Your task is to copy the lines of the data below from the line holding "purple brick B3" through the line holding "cyan brick E16:H16", inclusive, exactly and with nothing added.

▶ _Record excerpts_
====

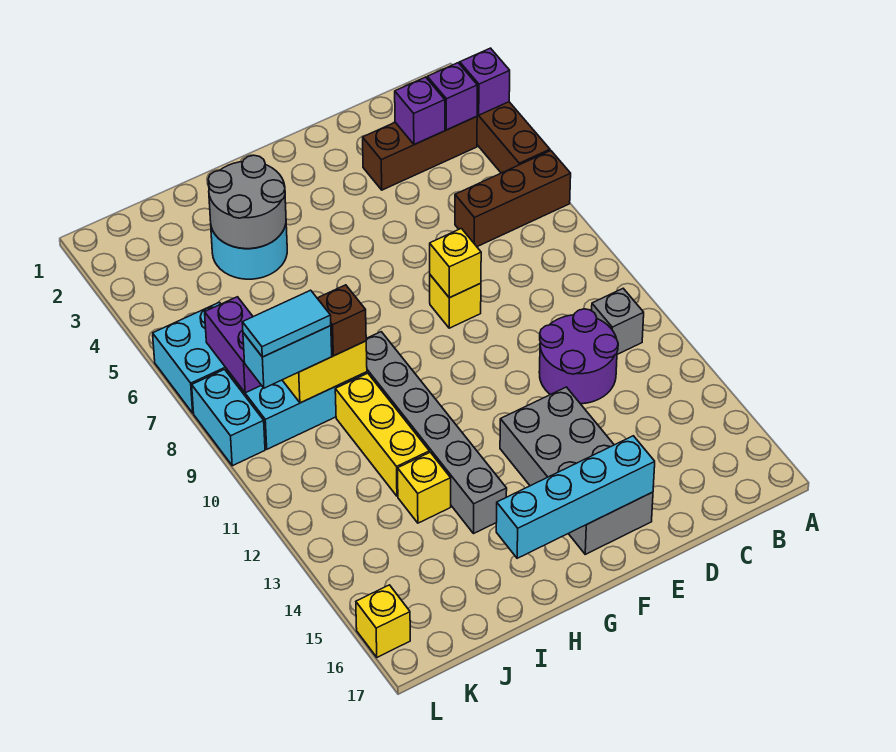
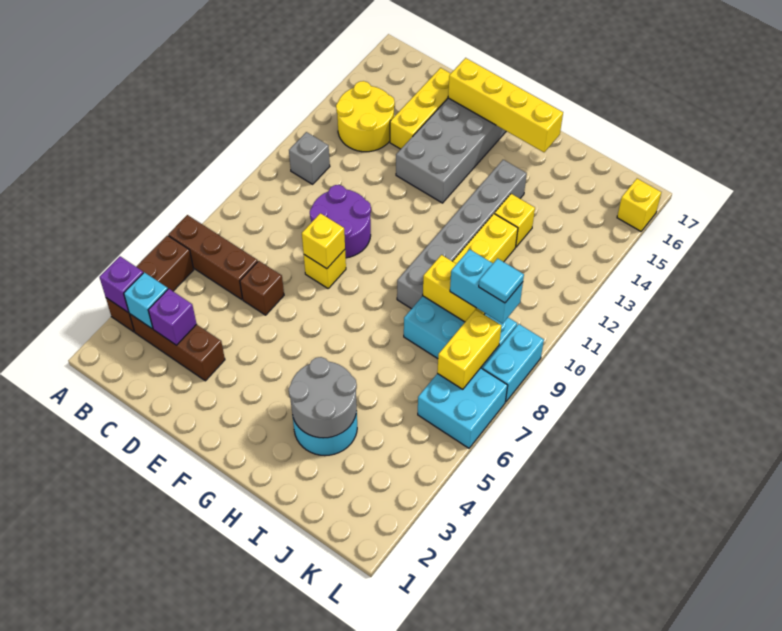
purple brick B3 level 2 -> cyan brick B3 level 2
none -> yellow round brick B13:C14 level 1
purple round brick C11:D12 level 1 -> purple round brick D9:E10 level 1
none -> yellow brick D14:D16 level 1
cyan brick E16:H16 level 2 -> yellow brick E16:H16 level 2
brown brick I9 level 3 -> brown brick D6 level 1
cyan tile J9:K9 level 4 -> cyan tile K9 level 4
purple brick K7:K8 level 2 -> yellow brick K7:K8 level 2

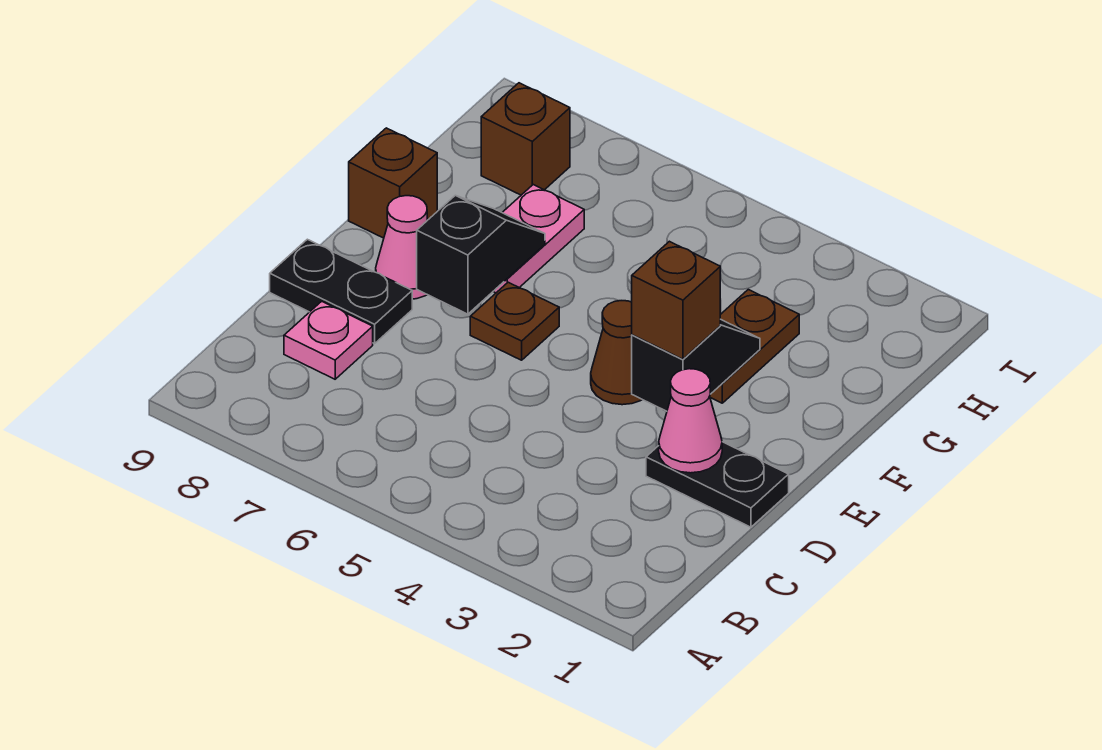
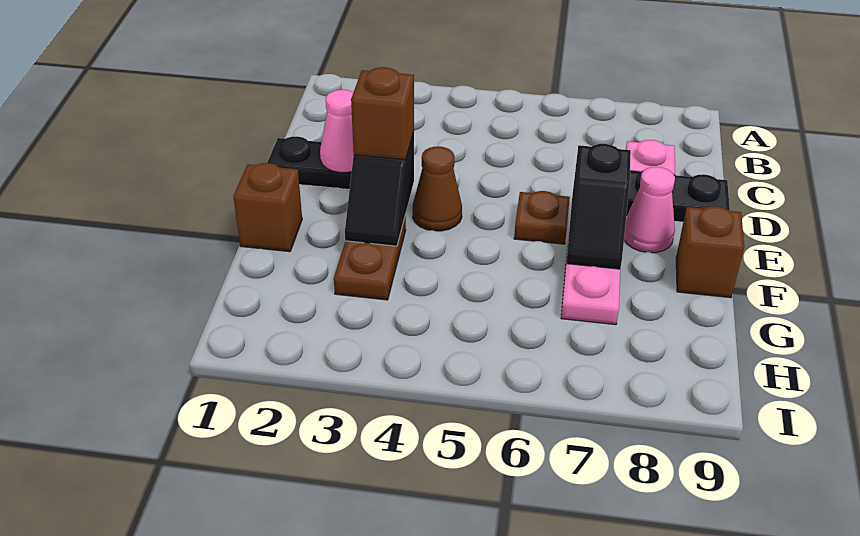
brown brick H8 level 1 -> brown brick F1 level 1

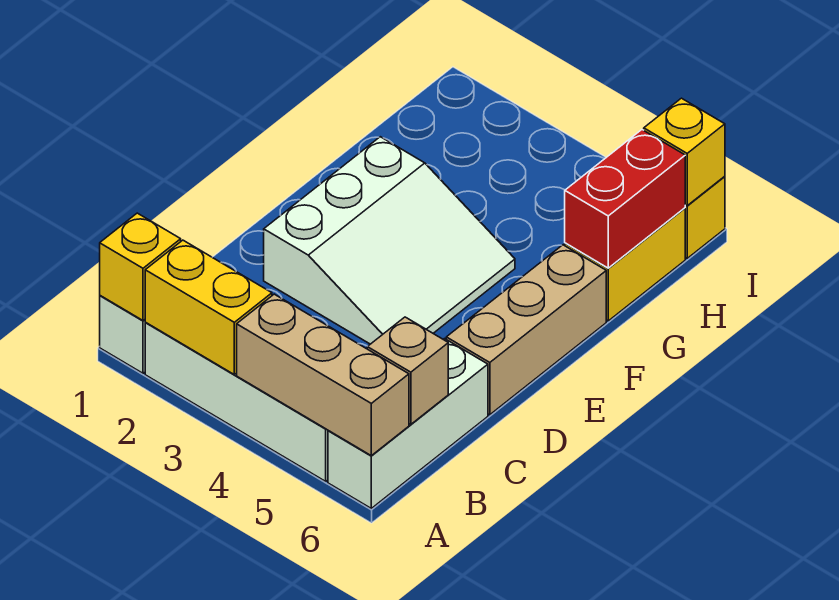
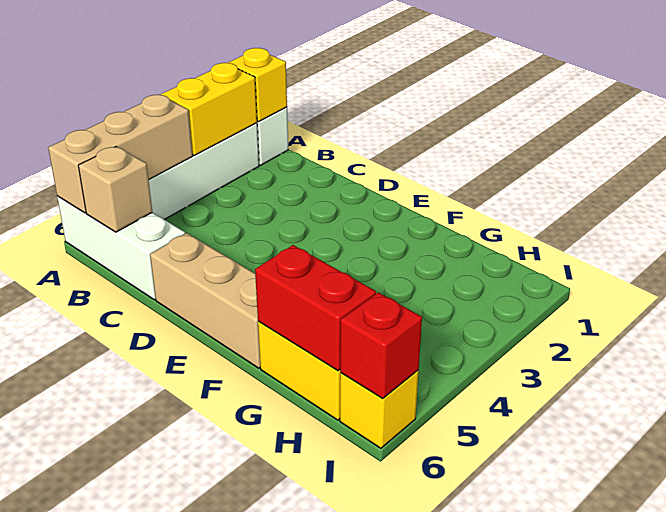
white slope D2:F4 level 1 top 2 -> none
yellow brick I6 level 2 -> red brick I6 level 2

====

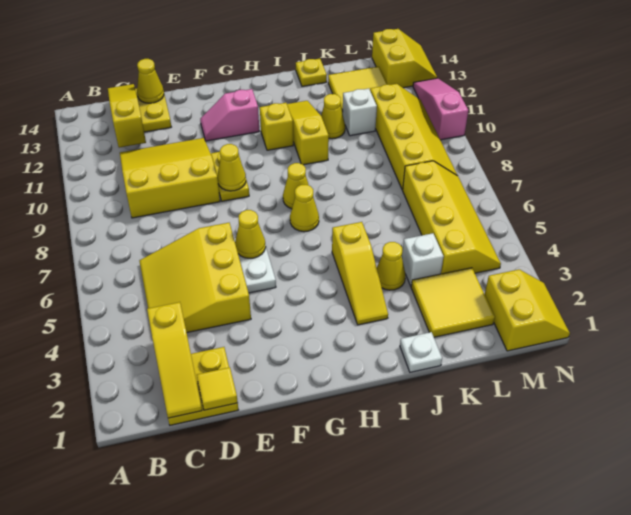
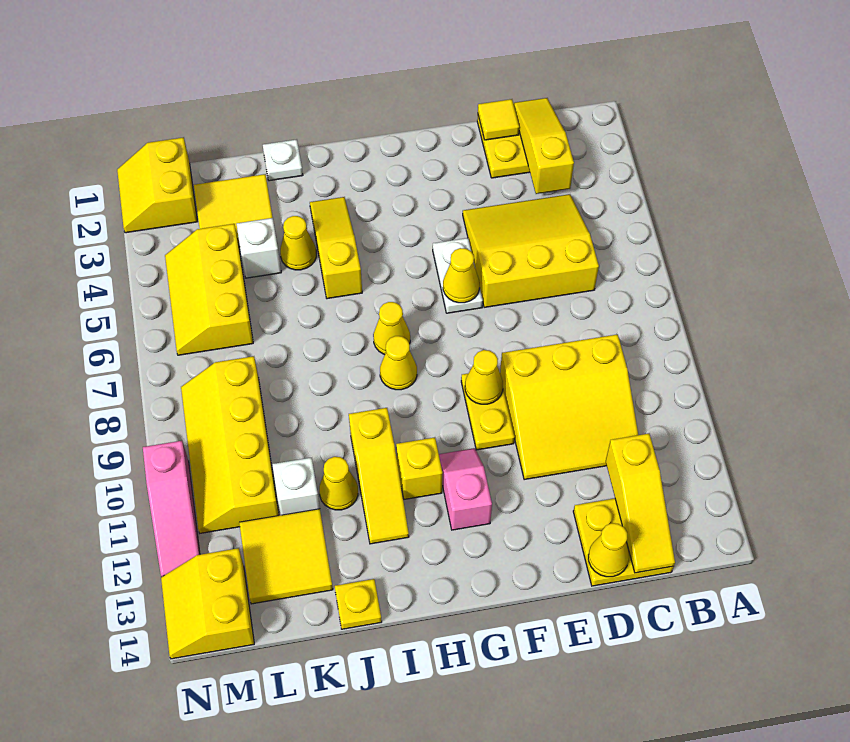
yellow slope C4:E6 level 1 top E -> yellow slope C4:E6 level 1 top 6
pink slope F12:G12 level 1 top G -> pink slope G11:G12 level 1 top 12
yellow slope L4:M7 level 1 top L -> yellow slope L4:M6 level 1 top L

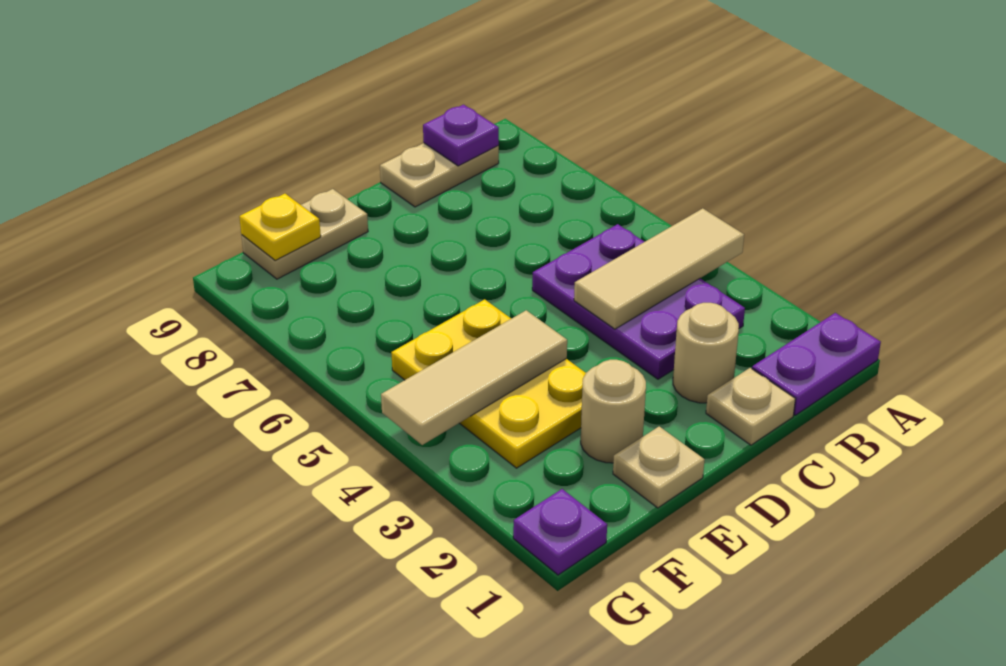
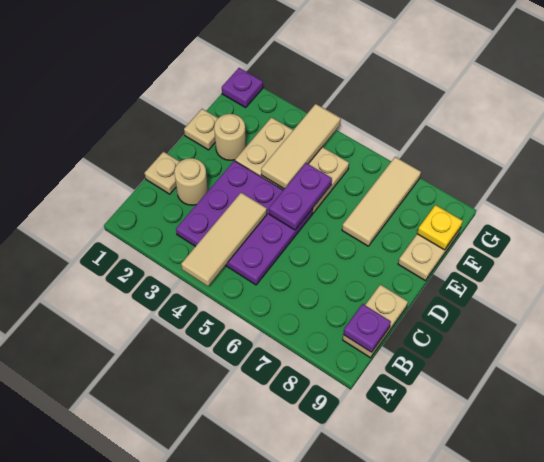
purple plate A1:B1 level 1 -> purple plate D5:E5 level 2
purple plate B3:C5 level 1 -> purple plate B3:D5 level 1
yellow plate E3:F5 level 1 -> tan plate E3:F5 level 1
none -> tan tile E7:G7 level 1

====

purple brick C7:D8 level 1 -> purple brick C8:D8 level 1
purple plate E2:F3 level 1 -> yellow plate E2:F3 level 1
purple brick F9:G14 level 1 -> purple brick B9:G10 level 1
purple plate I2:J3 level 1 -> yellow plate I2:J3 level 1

====

▶ _Exercise response_
purple brick B3 level 2 -> cyan brick B3 level 2
none -> yellow round brick B13:C14 level 1
purple round brick C11:D12 level 1 -> purple round brick D9:E10 level 1
none -> yellow brick D14:D16 level 1
cyan brick E16:H16 level 2 -> yellow brick E16:H16 level 2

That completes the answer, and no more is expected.